___ COLLECTED DATA
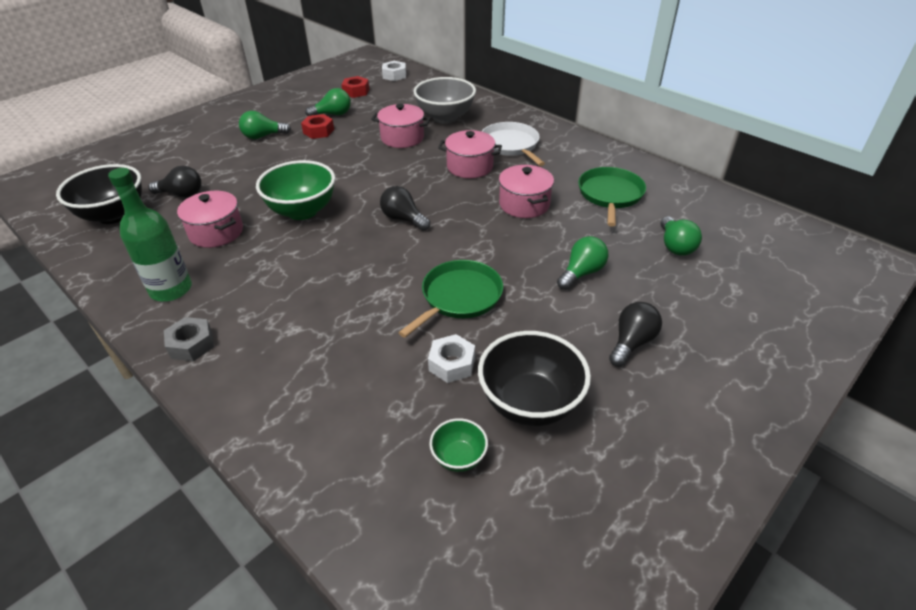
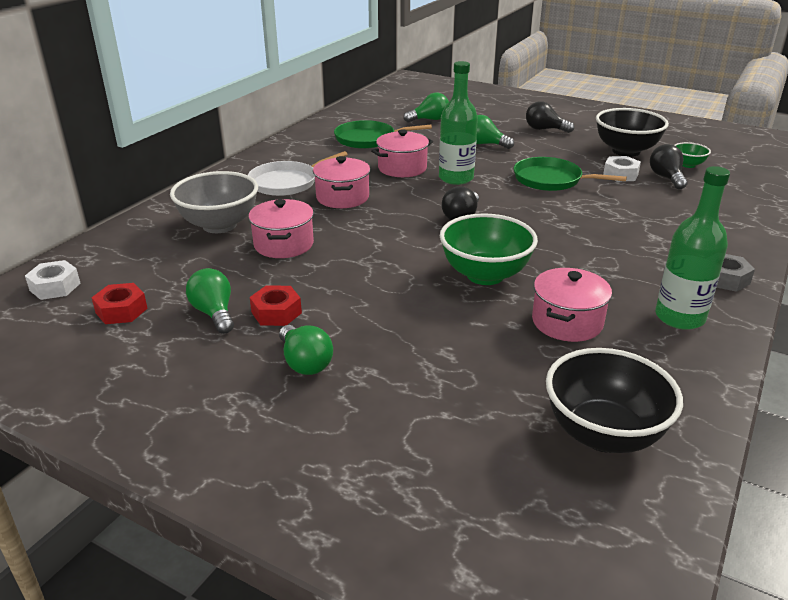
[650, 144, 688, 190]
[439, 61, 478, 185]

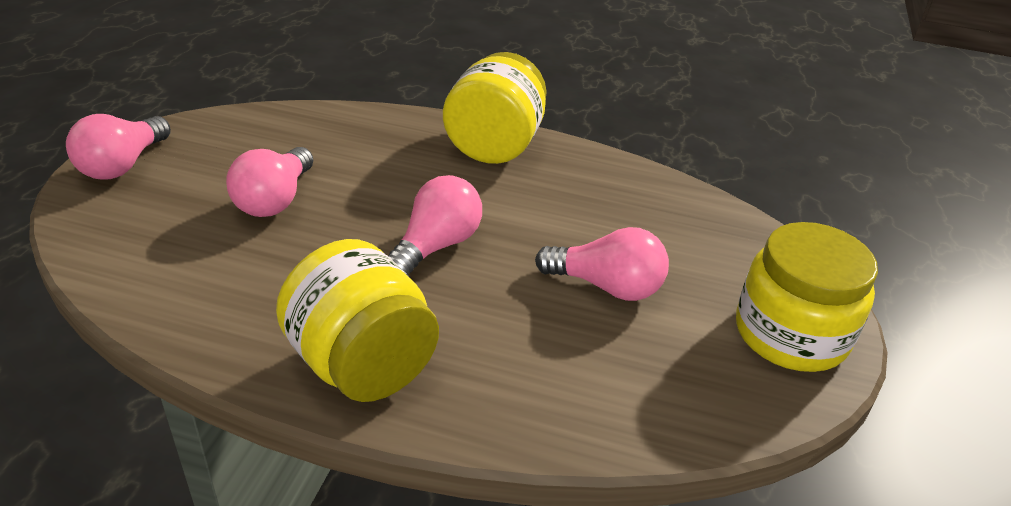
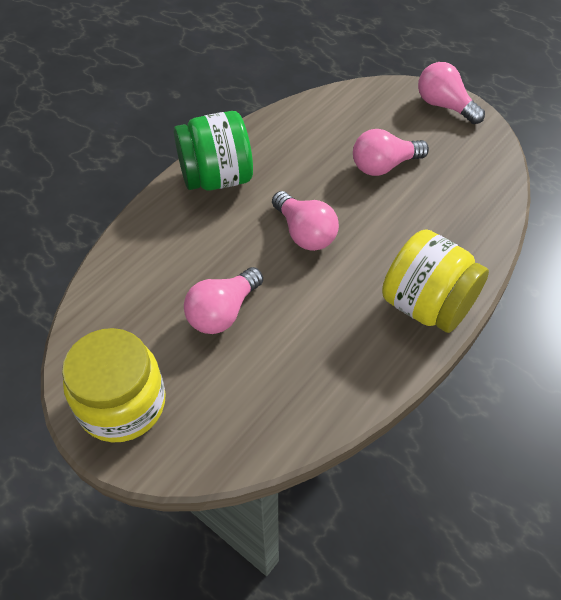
[353, 129, 429, 176]
[174, 111, 253, 191]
______
=== EXERCISE PROMPT ===
With the pictures left out, return the listing above exactly as it stands.

=== EXERCISE RESPONSE ===
[650, 144, 688, 190]
[439, 61, 478, 185]

[353, 129, 429, 176]
[174, 111, 253, 191]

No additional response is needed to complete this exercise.